Image sequences with motion text:

========================

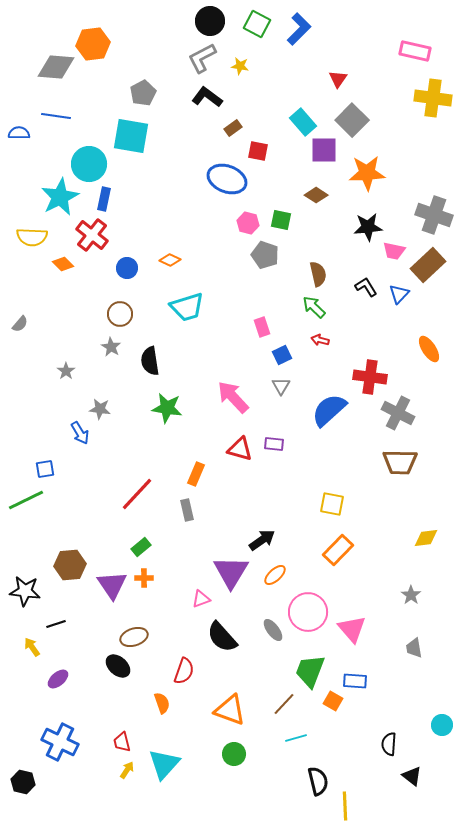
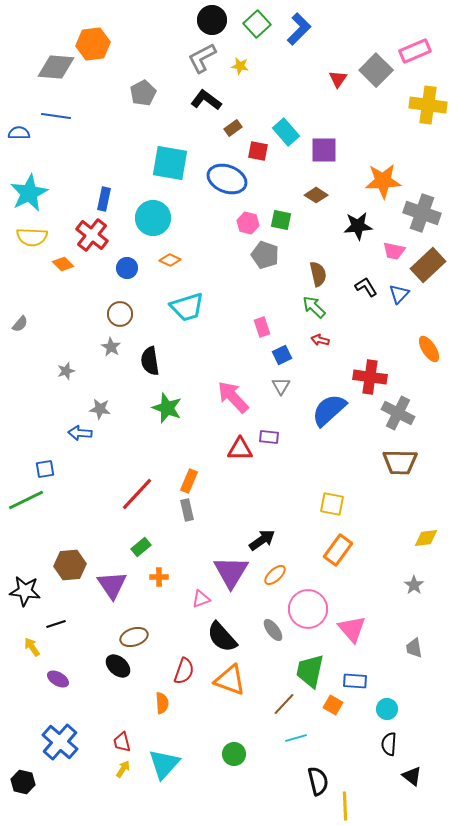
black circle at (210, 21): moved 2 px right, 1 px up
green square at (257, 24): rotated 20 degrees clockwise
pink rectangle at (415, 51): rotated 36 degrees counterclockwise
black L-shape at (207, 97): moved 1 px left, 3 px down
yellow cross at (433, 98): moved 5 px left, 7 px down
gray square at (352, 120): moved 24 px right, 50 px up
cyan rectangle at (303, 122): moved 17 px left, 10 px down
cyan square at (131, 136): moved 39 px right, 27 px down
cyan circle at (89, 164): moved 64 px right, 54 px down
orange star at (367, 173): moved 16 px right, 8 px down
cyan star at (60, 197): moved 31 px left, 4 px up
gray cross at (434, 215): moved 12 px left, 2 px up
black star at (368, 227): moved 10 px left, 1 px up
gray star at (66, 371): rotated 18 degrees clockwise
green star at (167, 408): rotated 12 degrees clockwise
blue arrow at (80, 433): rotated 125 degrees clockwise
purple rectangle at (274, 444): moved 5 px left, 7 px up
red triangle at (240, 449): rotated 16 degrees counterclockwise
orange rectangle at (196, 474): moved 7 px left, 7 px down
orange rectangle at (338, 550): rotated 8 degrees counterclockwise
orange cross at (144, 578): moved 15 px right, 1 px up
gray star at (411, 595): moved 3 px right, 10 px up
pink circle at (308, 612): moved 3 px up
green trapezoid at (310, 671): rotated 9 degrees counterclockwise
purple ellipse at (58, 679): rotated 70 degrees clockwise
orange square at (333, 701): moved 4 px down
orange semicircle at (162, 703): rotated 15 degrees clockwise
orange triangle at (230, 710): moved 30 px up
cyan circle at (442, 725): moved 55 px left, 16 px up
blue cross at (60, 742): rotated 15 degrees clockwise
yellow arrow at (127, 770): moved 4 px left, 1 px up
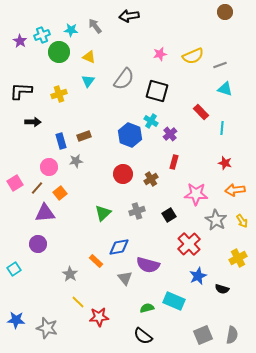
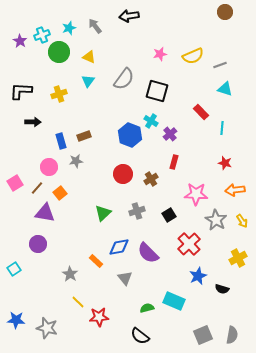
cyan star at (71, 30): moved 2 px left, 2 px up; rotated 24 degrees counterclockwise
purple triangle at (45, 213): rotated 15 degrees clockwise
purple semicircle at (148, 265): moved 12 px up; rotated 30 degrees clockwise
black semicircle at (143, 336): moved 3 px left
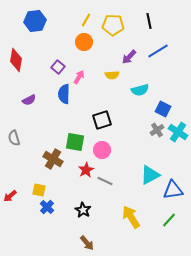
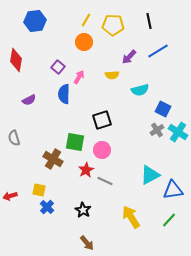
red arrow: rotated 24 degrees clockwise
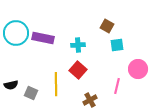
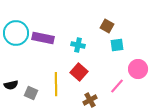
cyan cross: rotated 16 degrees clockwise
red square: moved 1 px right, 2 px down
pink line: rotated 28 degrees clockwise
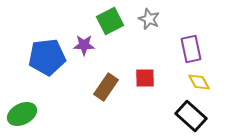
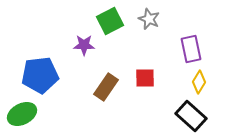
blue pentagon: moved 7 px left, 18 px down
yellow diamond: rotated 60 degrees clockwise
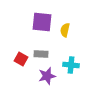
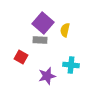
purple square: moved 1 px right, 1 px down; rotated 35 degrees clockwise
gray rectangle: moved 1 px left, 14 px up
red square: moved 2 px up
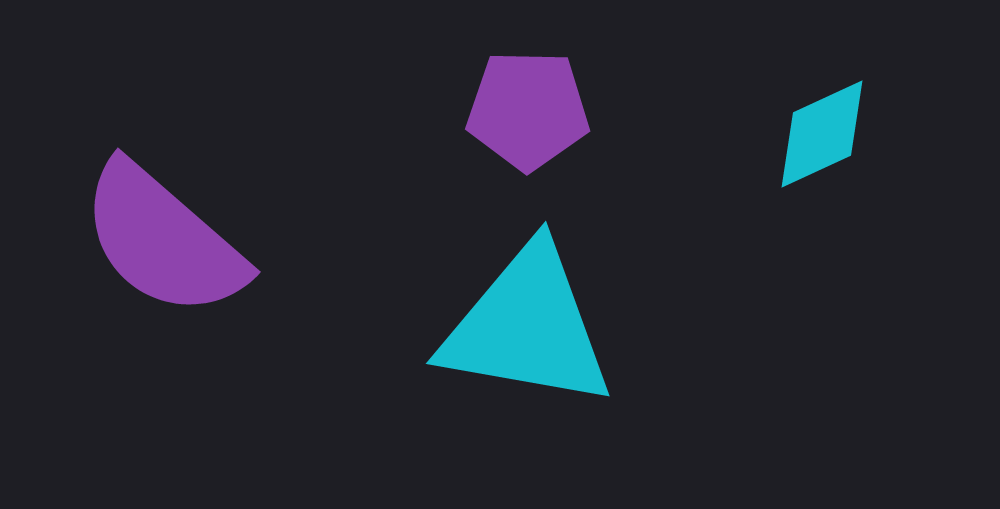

========================

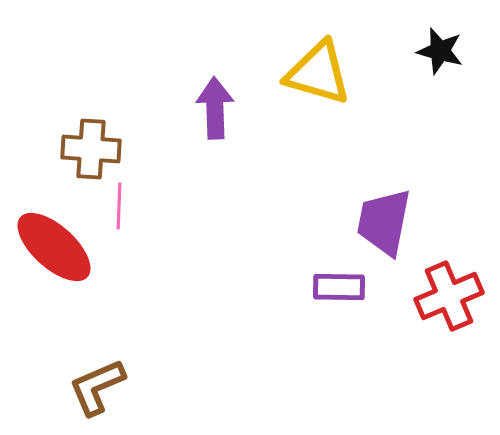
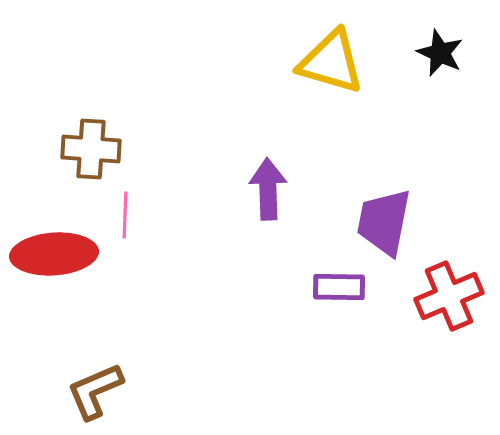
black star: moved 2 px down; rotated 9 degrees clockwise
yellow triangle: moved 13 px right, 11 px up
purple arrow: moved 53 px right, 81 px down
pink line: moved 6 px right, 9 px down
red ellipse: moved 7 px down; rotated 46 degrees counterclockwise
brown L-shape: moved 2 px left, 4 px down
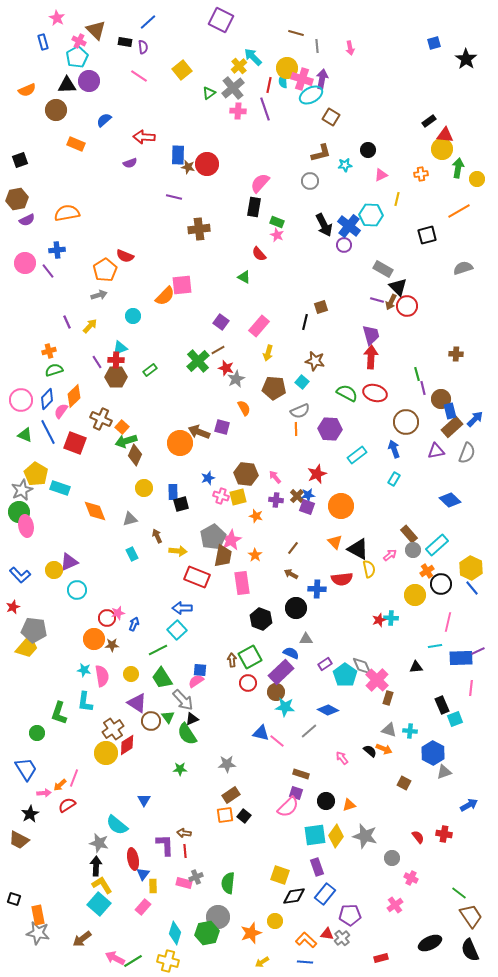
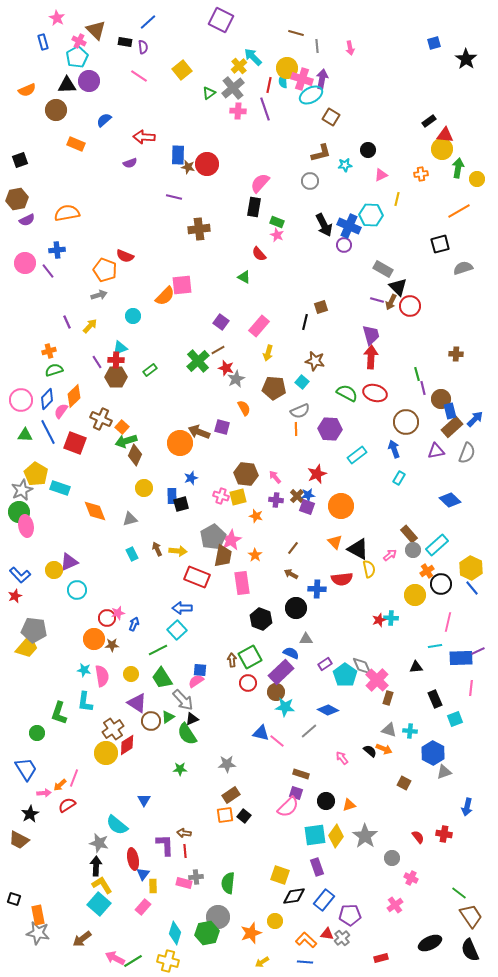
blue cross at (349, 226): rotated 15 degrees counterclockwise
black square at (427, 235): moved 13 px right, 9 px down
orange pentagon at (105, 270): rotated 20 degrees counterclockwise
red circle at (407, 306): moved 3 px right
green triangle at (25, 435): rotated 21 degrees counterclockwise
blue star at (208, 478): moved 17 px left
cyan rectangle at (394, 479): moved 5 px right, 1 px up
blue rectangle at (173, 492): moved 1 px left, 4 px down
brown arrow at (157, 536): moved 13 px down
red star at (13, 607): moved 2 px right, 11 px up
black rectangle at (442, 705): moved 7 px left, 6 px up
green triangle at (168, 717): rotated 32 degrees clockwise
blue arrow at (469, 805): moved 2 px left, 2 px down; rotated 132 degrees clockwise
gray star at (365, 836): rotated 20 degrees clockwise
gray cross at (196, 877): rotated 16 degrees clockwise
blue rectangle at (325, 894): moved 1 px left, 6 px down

========================

From the line holding "cyan star at (71, 30): moved" to the line holding "red square: moved 2 px up", both included, retype the entries above exactly and drop the pictures.

cyan star at (71, 30): moved 2 px left, 2 px up; rotated 24 degrees counterclockwise
purple triangle at (45, 213): rotated 15 degrees clockwise
purple semicircle at (148, 265): moved 12 px up; rotated 30 degrees clockwise
black semicircle at (143, 336): moved 3 px left
red arrow: rotated 24 degrees clockwise
cyan cross: rotated 16 degrees clockwise
red square: moved 1 px right, 2 px down
pink line: rotated 28 degrees clockwise
blue pentagon: moved 7 px left, 18 px down
yellow diamond: rotated 60 degrees clockwise
purple square: moved 1 px right, 1 px down; rotated 35 degrees clockwise
gray rectangle: moved 1 px left, 14 px up
red square: moved 2 px up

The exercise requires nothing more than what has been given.